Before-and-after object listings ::
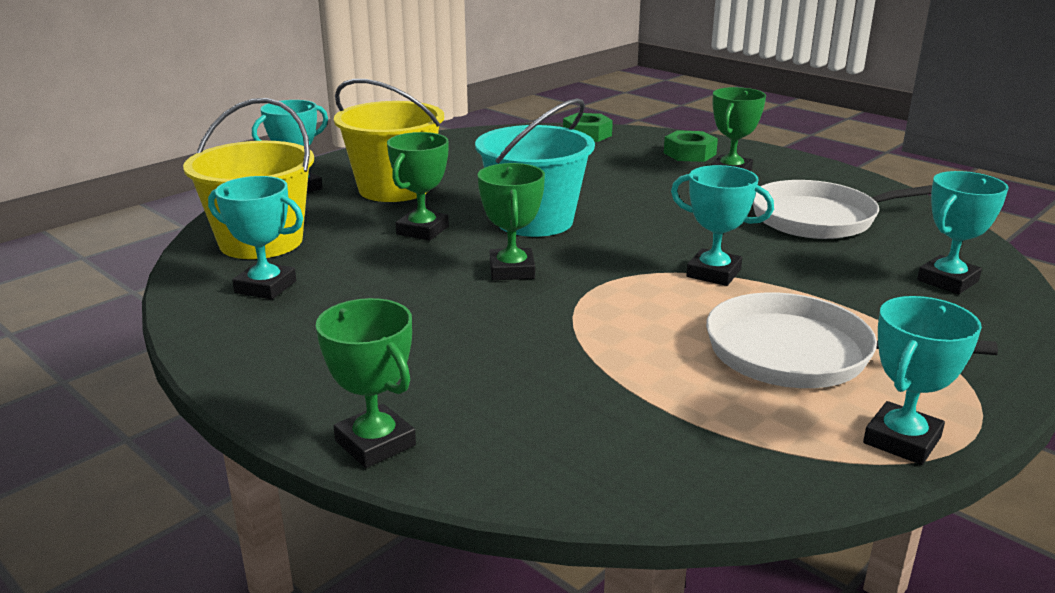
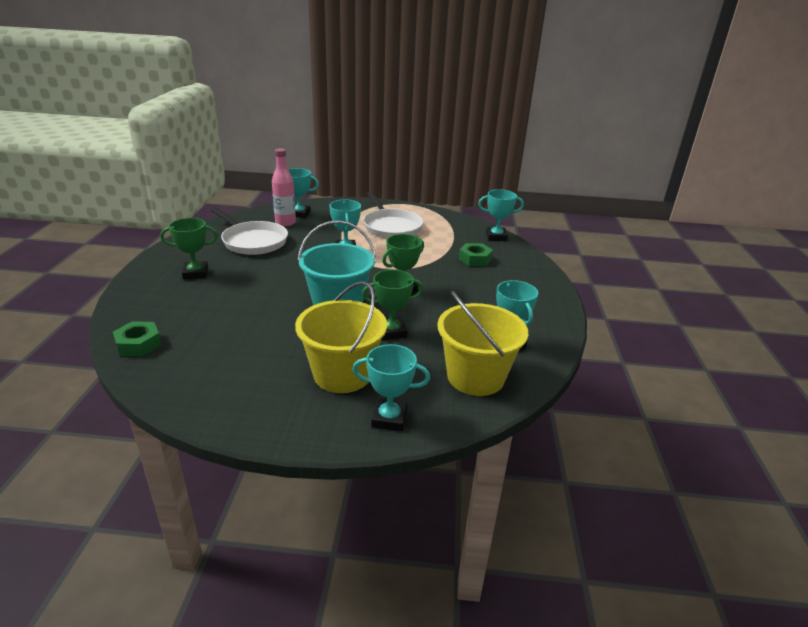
camera: 130 degrees left, 5 degrees up
(375, 443) = (540, 269): green trophy -> none
(689, 154) = (164, 293): green nut -> green nut (475, 259)
(897, 257) = (285, 223): none -> pink bottle
(902, 440) = (420, 210): turquoise trophy -> turquoise trophy (496, 237)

WHAT THIS TASK INVOLVES :: Please set down every record above exactly as it appears, leaving out the pictures.

SOLVED EXERCISE ::
camera: 130 degrees left, 5 degrees up
(375, 443) = (540, 269): green trophy -> none
(689, 154) = (164, 293): green nut -> green nut (475, 259)
(897, 257) = (285, 223): none -> pink bottle
(902, 440) = (420, 210): turquoise trophy -> turquoise trophy (496, 237)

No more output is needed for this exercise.